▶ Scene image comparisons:
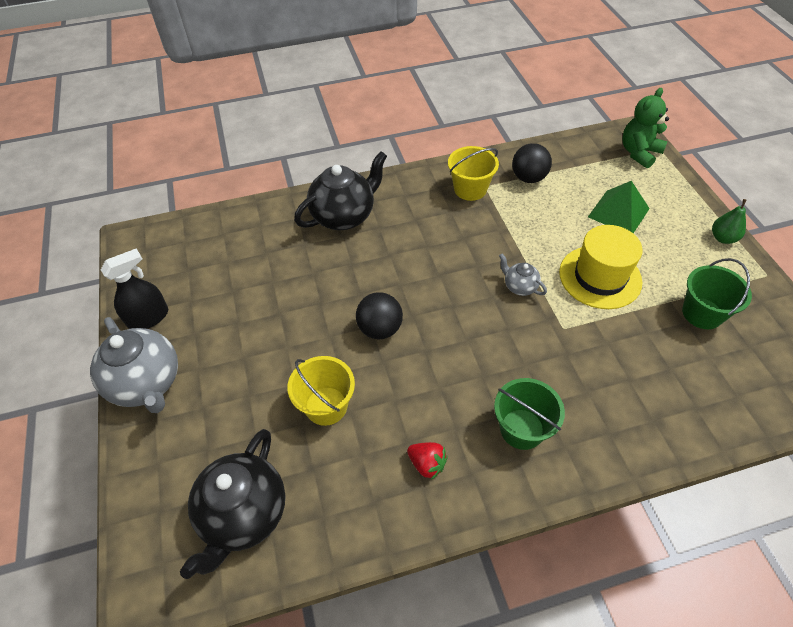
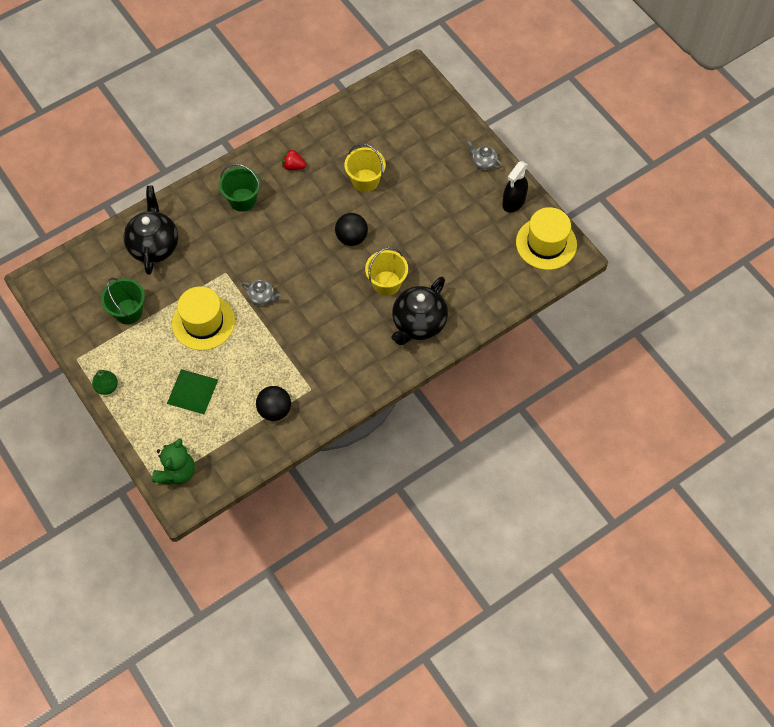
camera: 160 degrees right, 10 degrees up
(147, 384) = (483, 162): grey teapot -> grey teapot, size x0.48
(150, 259) = (546, 243): none -> yellow hat
(244, 515) = (383, 116): black teapot -> black teapot (154, 246)
(470, 189) = (323, 382): yellow bucket -> yellow bucket (386, 283)

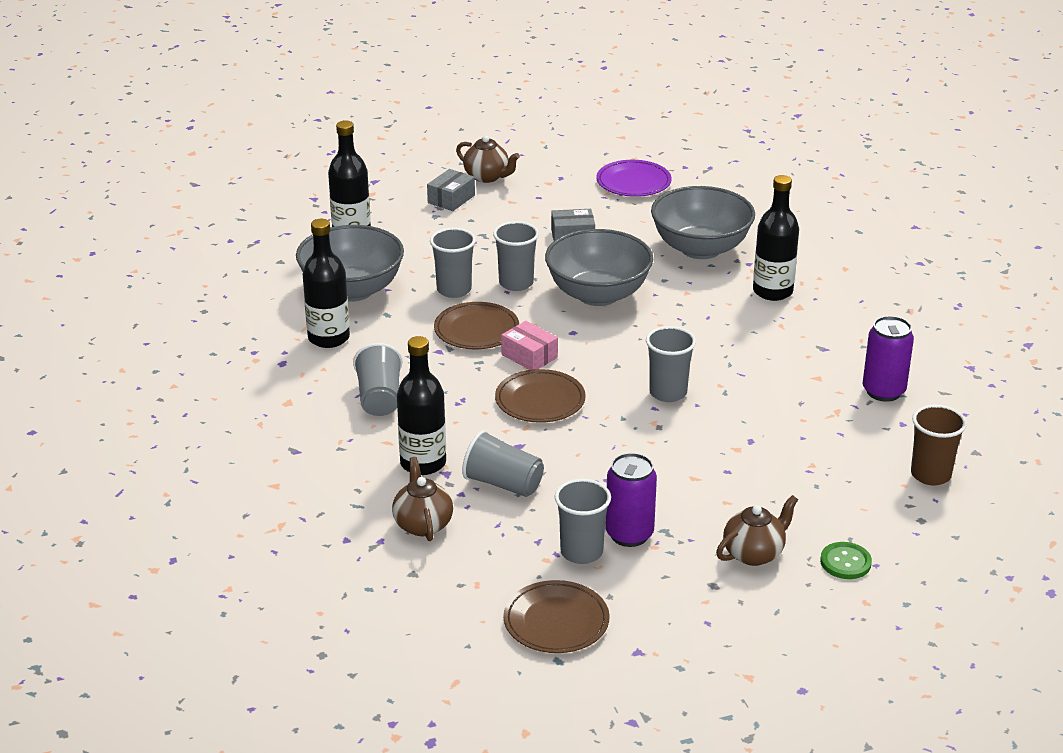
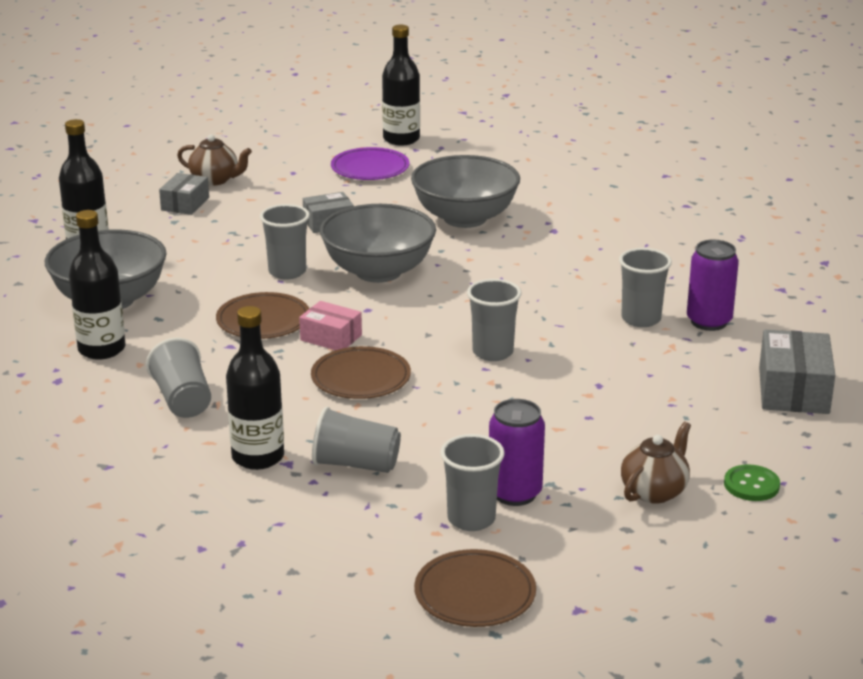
camera: 15 degrees left, 5 degrees down
(423, 524) = (283, 518): brown teapot -> none
(454, 290) = (223, 286): grey cup -> grey cup (641, 319)
(772, 291) = (555, 247): black bottle -> black bottle (401, 139)
(930, 475) = (793, 390): brown cup -> grey box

▶ Required work: Beginning at the line that contains "(470, 189) = (323, 382): yellow", retype each line of the data above through the very last one. Do not retype the pictures.

▶ Expected answer:
(470, 189) = (323, 382): yellow bucket -> yellow bucket (386, 283)

camera: 15 degrees left, 5 degrees down
(423, 524) = (283, 518): brown teapot -> none
(454, 290) = (223, 286): grey cup -> grey cup (641, 319)
(772, 291) = (555, 247): black bottle -> black bottle (401, 139)
(930, 475) = (793, 390): brown cup -> grey box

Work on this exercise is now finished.